Exercise ->
Within the data that follows, set down exactly the lines from the one containing "C3: 3.3uF (0V, VCC) -> none" through the one containing "C8: 150nF (0V, N_5) -> 150nF (N_11, N_13)", both ends included.

The data ->

[Start of section]

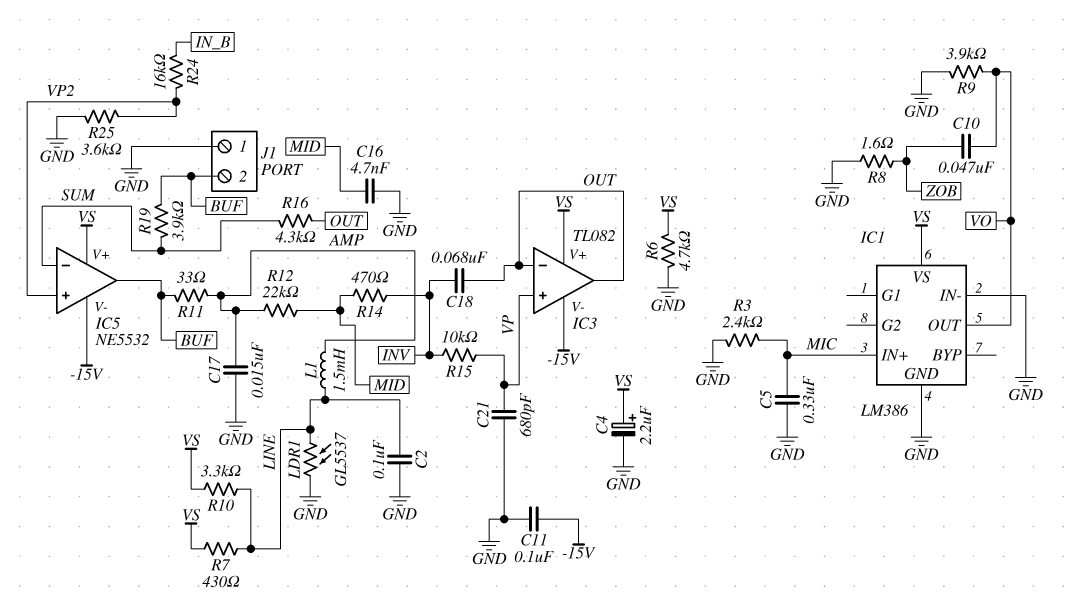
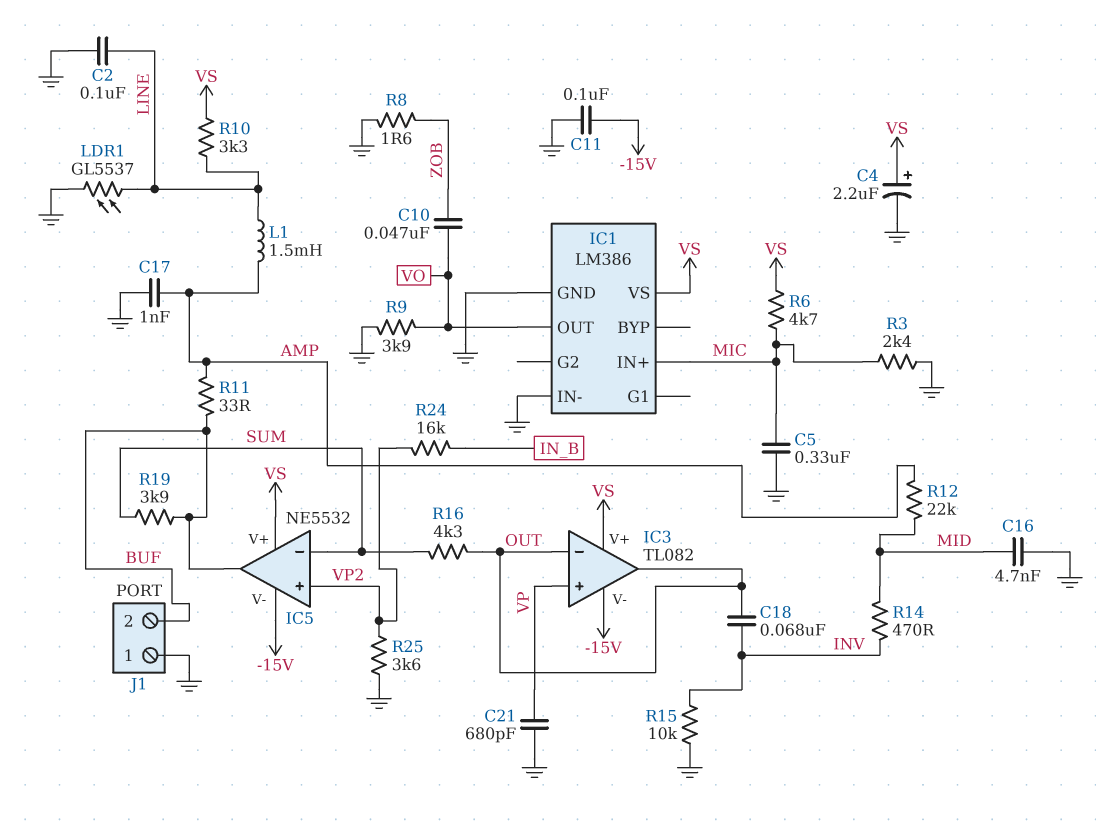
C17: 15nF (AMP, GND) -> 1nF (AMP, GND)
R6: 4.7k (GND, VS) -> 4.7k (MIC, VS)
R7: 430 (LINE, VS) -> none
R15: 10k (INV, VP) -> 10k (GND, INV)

[End of section]
[Start of section]

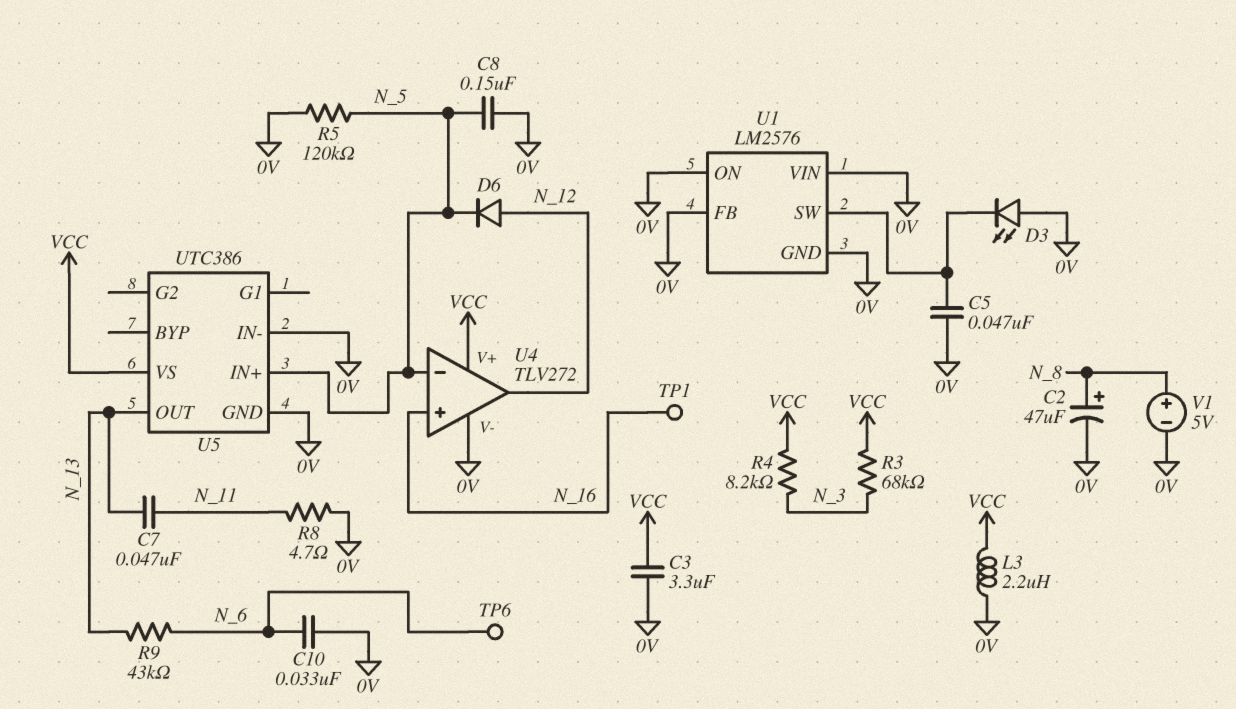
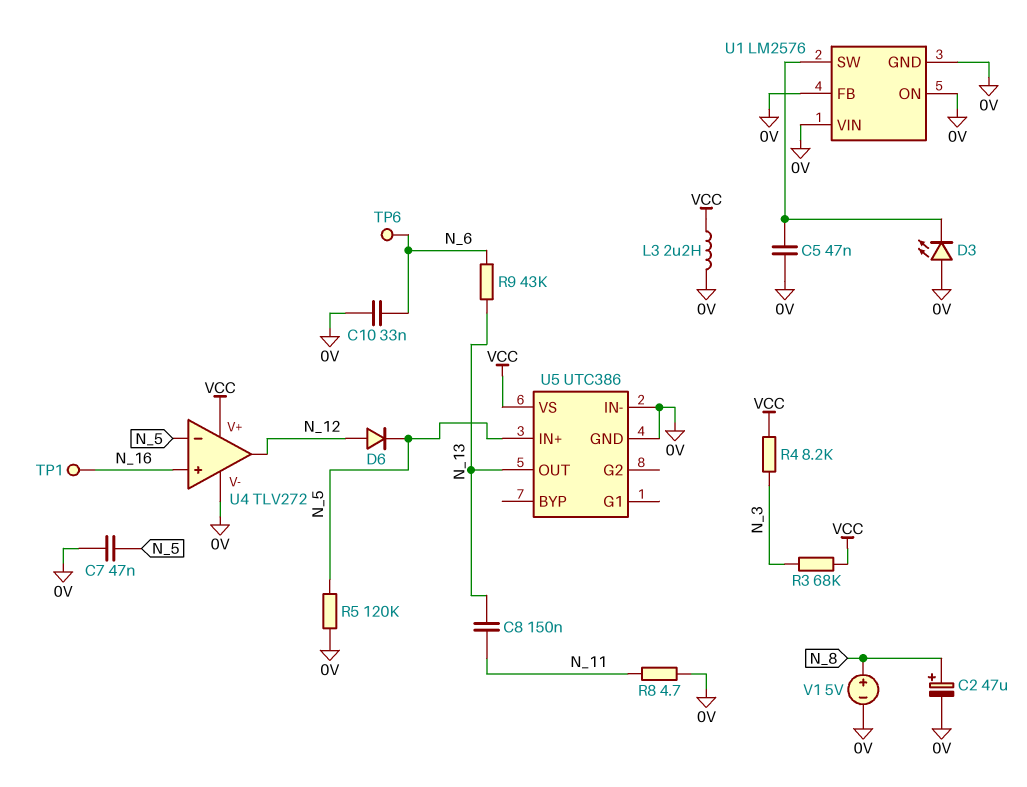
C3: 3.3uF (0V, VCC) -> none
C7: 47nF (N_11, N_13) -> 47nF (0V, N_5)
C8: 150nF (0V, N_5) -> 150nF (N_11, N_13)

[End of section]

Task solution ->
C3: 3.3uF (0V, VCC) -> none
C7: 47nF (N_11, N_13) -> 47nF (0V, N_5)
C8: 150nF (0V, N_5) -> 150nF (N_11, N_13)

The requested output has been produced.